YOUR GOAL: Write out all of the entries exactly as given.
[BEGIN AVAILABLE DATA]
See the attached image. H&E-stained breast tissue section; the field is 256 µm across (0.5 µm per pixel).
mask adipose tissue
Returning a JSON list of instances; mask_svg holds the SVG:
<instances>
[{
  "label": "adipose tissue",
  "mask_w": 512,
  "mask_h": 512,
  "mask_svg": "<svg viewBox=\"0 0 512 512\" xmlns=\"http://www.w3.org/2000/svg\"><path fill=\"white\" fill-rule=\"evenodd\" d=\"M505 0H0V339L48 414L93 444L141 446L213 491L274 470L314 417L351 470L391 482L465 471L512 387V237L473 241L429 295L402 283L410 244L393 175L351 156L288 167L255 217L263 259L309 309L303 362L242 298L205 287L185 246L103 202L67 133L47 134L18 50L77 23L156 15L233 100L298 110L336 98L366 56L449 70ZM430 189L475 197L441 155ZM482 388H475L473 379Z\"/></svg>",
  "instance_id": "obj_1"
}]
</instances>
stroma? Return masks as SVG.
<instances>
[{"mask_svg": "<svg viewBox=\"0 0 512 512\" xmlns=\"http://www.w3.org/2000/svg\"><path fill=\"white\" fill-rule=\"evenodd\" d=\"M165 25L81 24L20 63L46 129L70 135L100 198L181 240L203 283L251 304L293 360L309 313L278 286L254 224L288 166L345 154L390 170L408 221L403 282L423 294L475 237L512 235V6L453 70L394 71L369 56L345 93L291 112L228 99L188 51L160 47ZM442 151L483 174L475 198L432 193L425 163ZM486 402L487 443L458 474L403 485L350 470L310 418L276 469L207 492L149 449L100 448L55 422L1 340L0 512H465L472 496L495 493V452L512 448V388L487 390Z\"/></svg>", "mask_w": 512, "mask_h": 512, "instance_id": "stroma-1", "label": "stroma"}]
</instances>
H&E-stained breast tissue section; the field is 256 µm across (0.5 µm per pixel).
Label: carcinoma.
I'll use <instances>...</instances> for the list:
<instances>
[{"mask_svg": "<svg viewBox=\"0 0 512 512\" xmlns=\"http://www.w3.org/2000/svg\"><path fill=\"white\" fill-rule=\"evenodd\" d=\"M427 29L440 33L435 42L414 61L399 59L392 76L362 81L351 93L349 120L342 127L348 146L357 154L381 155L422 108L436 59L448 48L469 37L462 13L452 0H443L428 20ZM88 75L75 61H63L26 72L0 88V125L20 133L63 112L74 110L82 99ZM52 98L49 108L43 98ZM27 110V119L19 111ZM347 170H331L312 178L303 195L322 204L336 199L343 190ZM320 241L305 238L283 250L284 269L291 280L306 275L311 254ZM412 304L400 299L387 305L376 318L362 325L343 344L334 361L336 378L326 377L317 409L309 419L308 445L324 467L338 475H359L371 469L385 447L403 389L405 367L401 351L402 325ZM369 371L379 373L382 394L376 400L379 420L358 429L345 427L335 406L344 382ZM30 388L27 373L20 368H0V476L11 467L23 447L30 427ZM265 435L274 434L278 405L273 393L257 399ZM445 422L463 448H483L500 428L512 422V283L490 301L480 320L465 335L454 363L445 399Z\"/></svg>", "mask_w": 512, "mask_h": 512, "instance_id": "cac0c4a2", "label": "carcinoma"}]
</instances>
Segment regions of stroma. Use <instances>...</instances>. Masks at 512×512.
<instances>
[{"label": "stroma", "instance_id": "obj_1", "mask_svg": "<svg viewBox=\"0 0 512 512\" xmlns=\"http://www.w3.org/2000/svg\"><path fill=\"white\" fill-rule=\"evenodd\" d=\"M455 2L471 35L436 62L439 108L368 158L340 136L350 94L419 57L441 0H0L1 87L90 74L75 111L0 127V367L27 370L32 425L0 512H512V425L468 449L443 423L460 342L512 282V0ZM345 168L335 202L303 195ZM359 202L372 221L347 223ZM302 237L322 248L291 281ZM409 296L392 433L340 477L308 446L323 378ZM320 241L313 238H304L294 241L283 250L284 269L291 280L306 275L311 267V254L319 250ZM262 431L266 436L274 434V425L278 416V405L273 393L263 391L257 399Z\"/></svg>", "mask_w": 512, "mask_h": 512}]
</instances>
[END AVAILABLE DATA]
TASK RESPONSE:
See the attached image. H&E-stained breast tissue section; the field is 256 µm across (0.5 µm per pixel).
mask adipose tissue
Returning a JSON list of instances; mask_svg holds the SVG:
<instances>
[{
  "label": "adipose tissue",
  "mask_w": 512,
  "mask_h": 512,
  "mask_svg": "<svg viewBox=\"0 0 512 512\" xmlns=\"http://www.w3.org/2000/svg\"><path fill=\"white\" fill-rule=\"evenodd\" d=\"M505 0H0V339L48 414L93 444L141 446L213 491L274 470L314 417L351 470L391 482L465 471L512 387V237L473 241L429 295L402 283L410 244L393 175L351 156L288 167L255 217L263 259L309 309L303 362L242 298L205 287L185 246L103 202L67 133L47 134L18 50L77 23L156 15L233 100L298 110L336 98L366 56L449 70ZM430 189L475 197L441 155ZM482 388H475L473 379Z\"/></svg>",
  "instance_id": "obj_1"
}]
</instances>
stroma? Return masks as SVG.
<instances>
[{"mask_svg": "<svg viewBox=\"0 0 512 512\" xmlns=\"http://www.w3.org/2000/svg\"><path fill=\"white\" fill-rule=\"evenodd\" d=\"M165 25L81 24L20 63L46 129L70 135L100 198L181 240L203 283L251 304L293 360L309 313L278 286L254 224L288 166L345 154L390 170L408 221L403 282L423 294L475 237L512 235V6L453 70L394 71L369 56L345 93L291 112L228 99L188 51L160 47ZM442 151L483 174L475 198L432 193L425 163ZM486 402L487 443L458 474L403 485L350 470L310 418L276 469L207 492L149 449L100 448L55 422L1 340L0 512H465L472 496L495 493V452L512 448V388L487 390Z\"/></svg>", "mask_w": 512, "mask_h": 512, "instance_id": "stroma-1", "label": "stroma"}]
</instances>
H&E-stained breast tissue section; the field is 256 µm across (0.5 µm per pixel).
Label: carcinoma.
I'll use <instances>...</instances> for the list:
<instances>
[{"mask_svg": "<svg viewBox=\"0 0 512 512\" xmlns=\"http://www.w3.org/2000/svg\"><path fill=\"white\" fill-rule=\"evenodd\" d=\"M427 29L440 33L435 42L414 61L399 59L392 76L362 81L351 93L349 120L342 127L348 146L357 154L381 155L422 108L436 59L448 48L469 37L462 13L452 0H443L428 20ZM88 75L75 61H63L26 72L0 88V125L20 133L63 112L74 110L82 99ZM52 98L49 108L43 98ZM27 110V119L19 111ZM347 170H331L312 178L303 195L322 204L336 199L343 190ZM320 241L305 238L283 250L284 269L291 280L306 275L311 254ZM412 304L400 299L387 305L376 318L362 325L343 344L334 361L336 378L326 377L317 409L309 419L308 445L324 467L338 475H359L371 469L385 447L403 389L405 367L401 351L402 325ZM369 371L379 373L382 394L376 400L379 420L358 429L345 427L335 406L344 382ZM30 388L27 373L20 368H0V476L11 467L23 447L30 427ZM265 435L274 434L278 405L273 393L257 399ZM445 422L463 448H483L500 428L512 422V283L490 301L480 320L465 335L454 363L445 399Z\"/></svg>", "mask_w": 512, "mask_h": 512, "instance_id": "cac0c4a2", "label": "carcinoma"}]
</instances>
Segment regions of stroma. Use <instances>...</instances>. Masks at 512×512.
<instances>
[{"label": "stroma", "instance_id": "obj_1", "mask_svg": "<svg viewBox=\"0 0 512 512\" xmlns=\"http://www.w3.org/2000/svg\"><path fill=\"white\" fill-rule=\"evenodd\" d=\"M455 2L471 35L436 62L439 108L368 158L340 136L350 94L419 57L441 0H0L1 87L90 74L75 111L0 127V367L27 370L32 425L0 512H512V425L468 449L443 423L460 342L512 282V0ZM345 168L335 202L303 195ZM359 202L372 221L347 223ZM302 237L322 248L291 281ZM409 296L392 433L340 477L308 446L323 378ZM320 241L313 238H304L294 241L283 250L284 269L291 280L306 275L311 267V254L319 250ZM262 431L266 436L274 434V425L278 416V405L273 393L263 391L257 399Z\"/></svg>", "mask_w": 512, "mask_h": 512}]
</instances>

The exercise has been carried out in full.